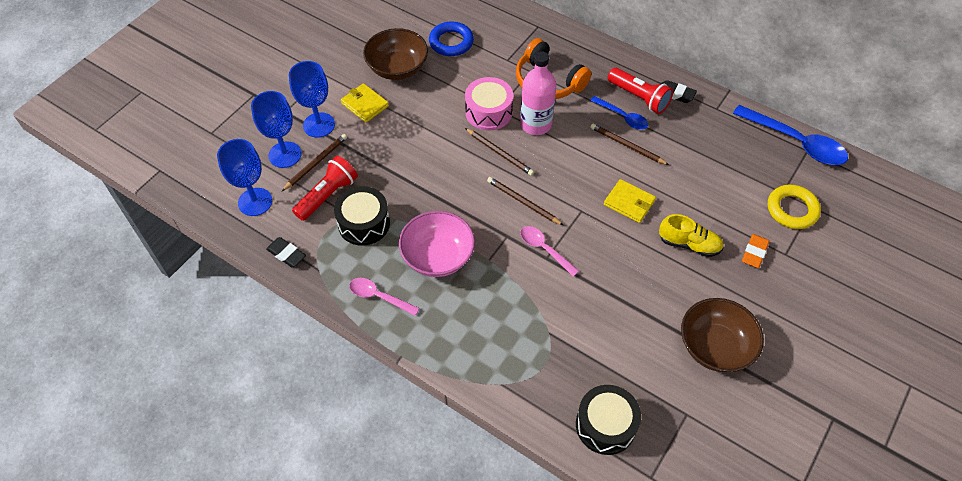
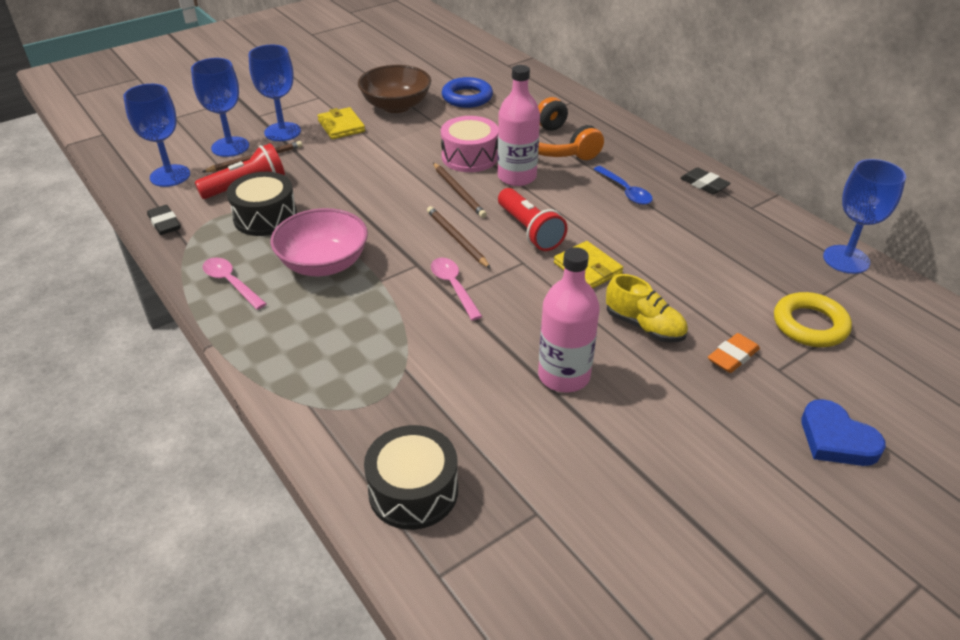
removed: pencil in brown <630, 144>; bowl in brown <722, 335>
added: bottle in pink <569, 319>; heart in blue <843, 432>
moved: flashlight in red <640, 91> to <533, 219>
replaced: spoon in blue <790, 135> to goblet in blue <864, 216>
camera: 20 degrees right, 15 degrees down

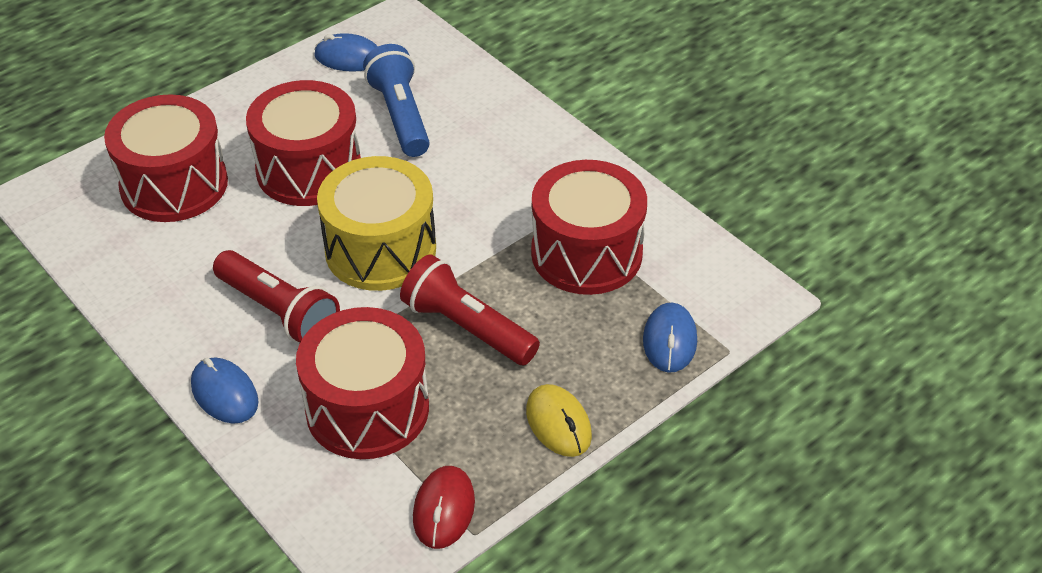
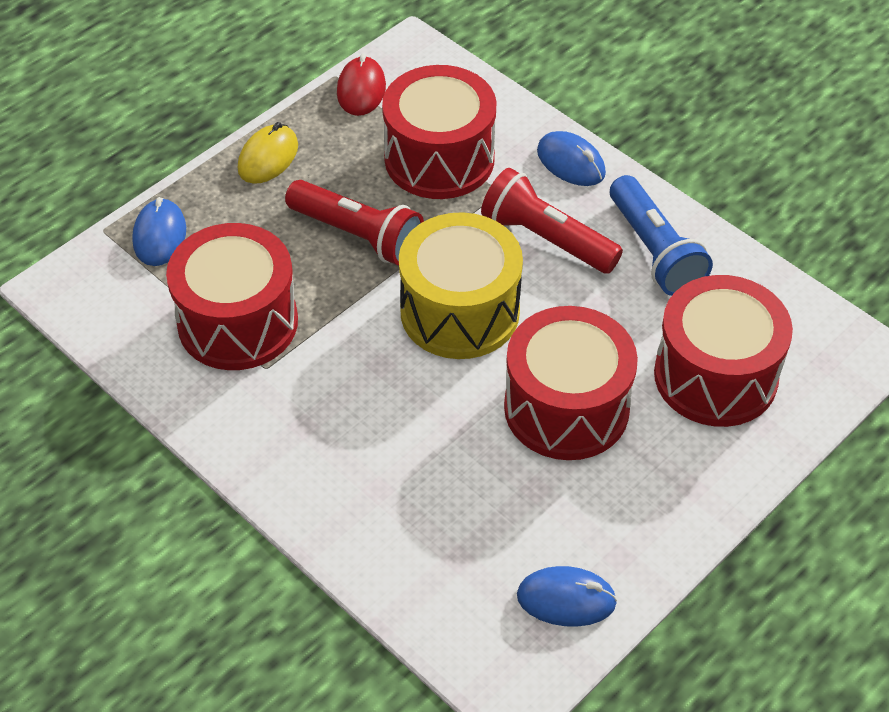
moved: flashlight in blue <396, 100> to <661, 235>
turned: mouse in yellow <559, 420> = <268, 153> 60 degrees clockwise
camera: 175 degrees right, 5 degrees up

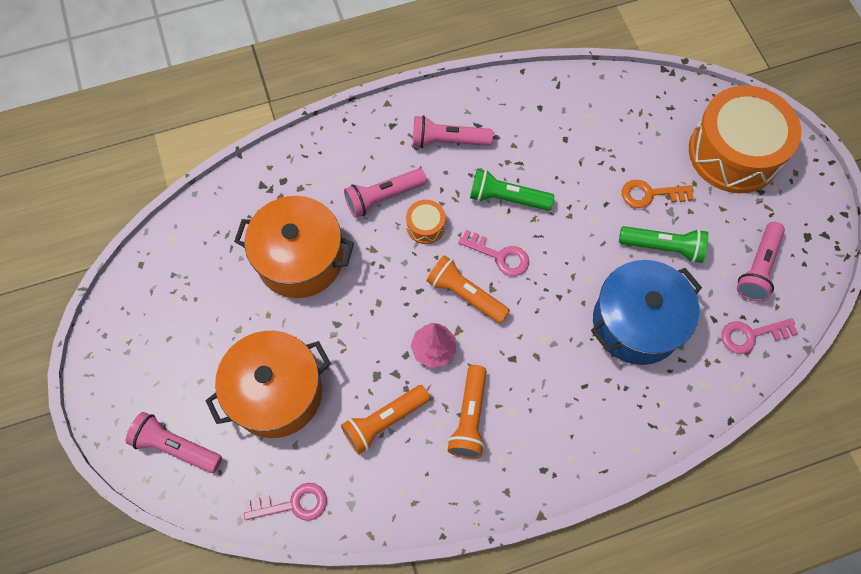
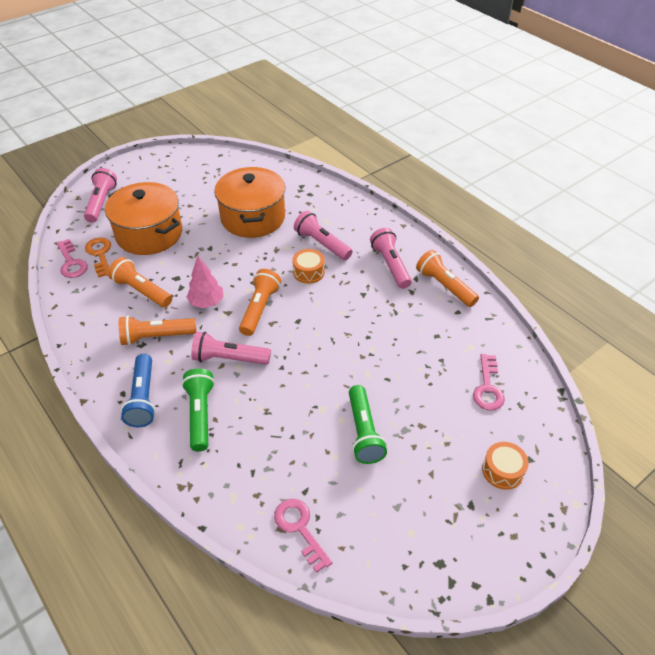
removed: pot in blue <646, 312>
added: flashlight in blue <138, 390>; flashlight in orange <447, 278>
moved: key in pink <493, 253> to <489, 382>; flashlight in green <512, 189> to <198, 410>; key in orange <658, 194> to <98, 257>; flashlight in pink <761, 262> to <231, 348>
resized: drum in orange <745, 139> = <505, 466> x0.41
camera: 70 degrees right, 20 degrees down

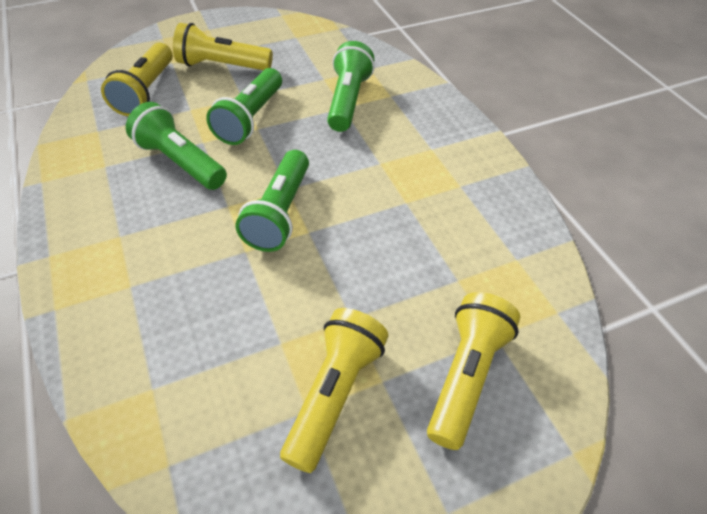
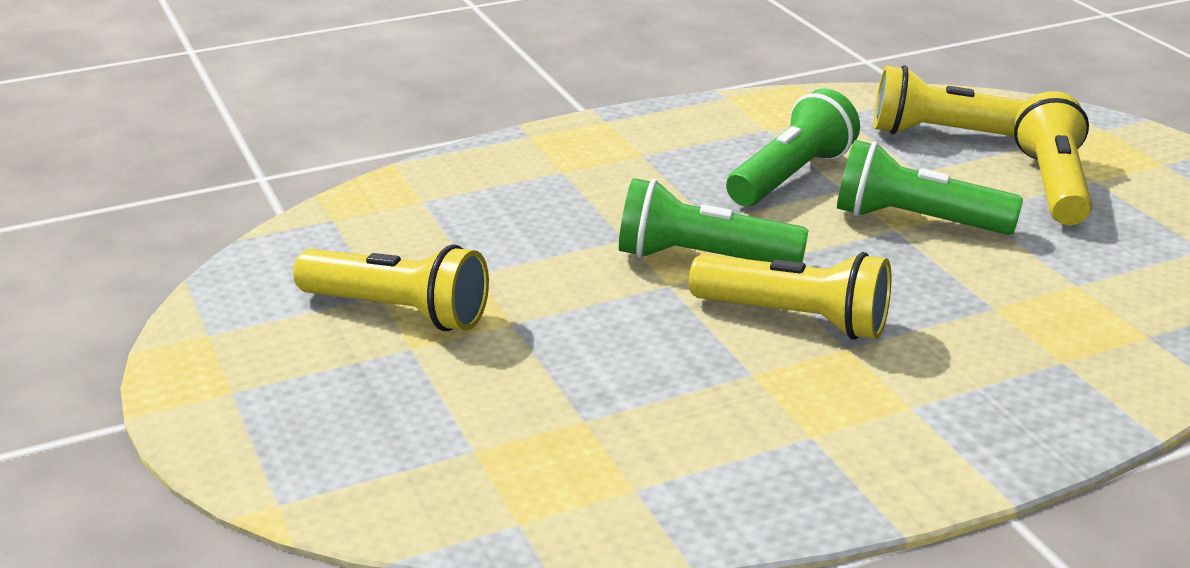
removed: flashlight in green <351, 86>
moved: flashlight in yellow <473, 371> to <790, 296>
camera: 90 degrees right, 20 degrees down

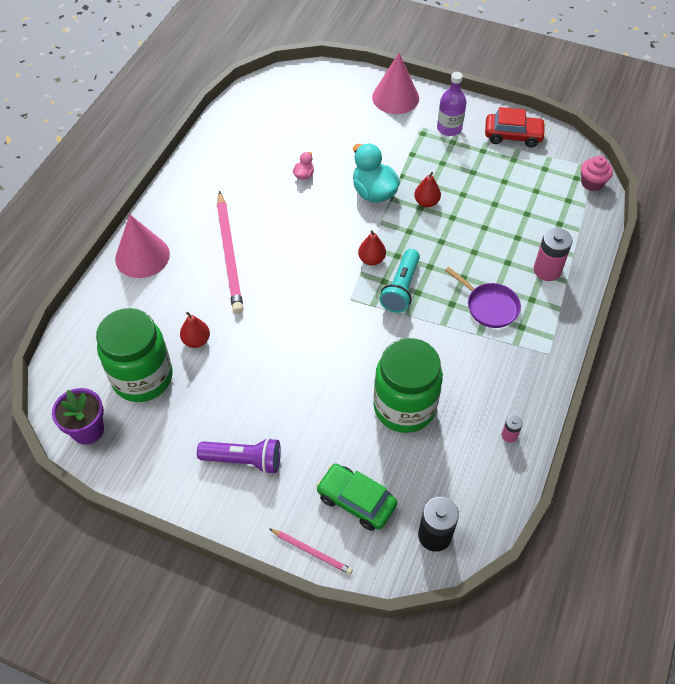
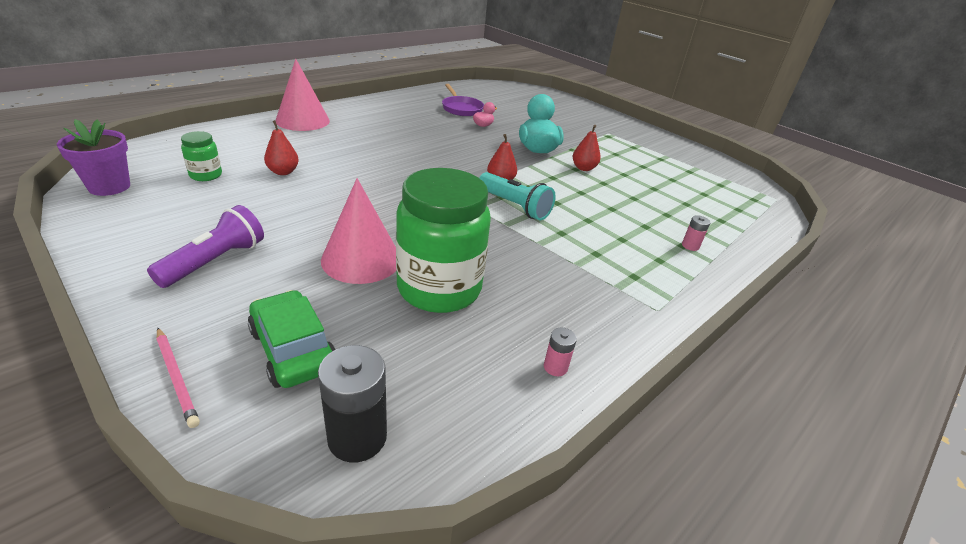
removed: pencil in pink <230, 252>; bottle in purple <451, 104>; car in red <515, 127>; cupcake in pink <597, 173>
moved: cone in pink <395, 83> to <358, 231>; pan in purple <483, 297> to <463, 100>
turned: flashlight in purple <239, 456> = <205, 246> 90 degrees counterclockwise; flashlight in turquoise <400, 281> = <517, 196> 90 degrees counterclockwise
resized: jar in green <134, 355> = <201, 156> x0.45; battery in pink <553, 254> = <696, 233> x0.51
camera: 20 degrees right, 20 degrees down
○ ○ ○ ○
### PROBLEM
Restate the preceding entries in full, word for word, with the pictures removed.

### ANSWER SPACE
removed: pencil in brown <630, 144>; bowl in brown <722, 335>
added: bottle in pink <569, 319>; heart in blue <843, 432>
moved: flashlight in red <640, 91> to <533, 219>
replaced: spoon in blue <790, 135> to goblet in blue <864, 216>
camera: 20 degrees right, 15 degrees down

moved: flashlight in blue <396, 100> to <661, 235>
turned: mouse in yellow <559, 420> = <268, 153> 60 degrees clockwise
camera: 175 degrees right, 5 degrees up

removed: pot in blue <646, 312>
added: flashlight in blue <138, 390>; flashlight in orange <447, 278>
moved: key in pink <493, 253> to <489, 382>; flashlight in green <512, 189> to <198, 410>; key in orange <658, 194> to <98, 257>; flashlight in pink <761, 262> to <231, 348>
resized: drum in orange <745, 139> = <505, 466> x0.41
camera: 70 degrees right, 20 degrees down

removed: flashlight in green <351, 86>
moved: flashlight in yellow <473, 371> to <790, 296>
camera: 90 degrees right, 20 degrees down

removed: pencil in pink <230, 252>; bottle in purple <451, 104>; car in red <515, 127>; cupcake in pink <597, 173>
moved: cone in pink <395, 83> to <358, 231>; pan in purple <483, 297> to <463, 100>
turned: flashlight in purple <239, 456> = <205, 246> 90 degrees counterclockwise; flashlight in turquoise <400, 281> = <517, 196> 90 degrees counterclockwise
resized: jar in green <134, 355> = <201, 156> x0.45; battery in pink <553, 254> = <696, 233> x0.51
camera: 20 degrees right, 20 degrees down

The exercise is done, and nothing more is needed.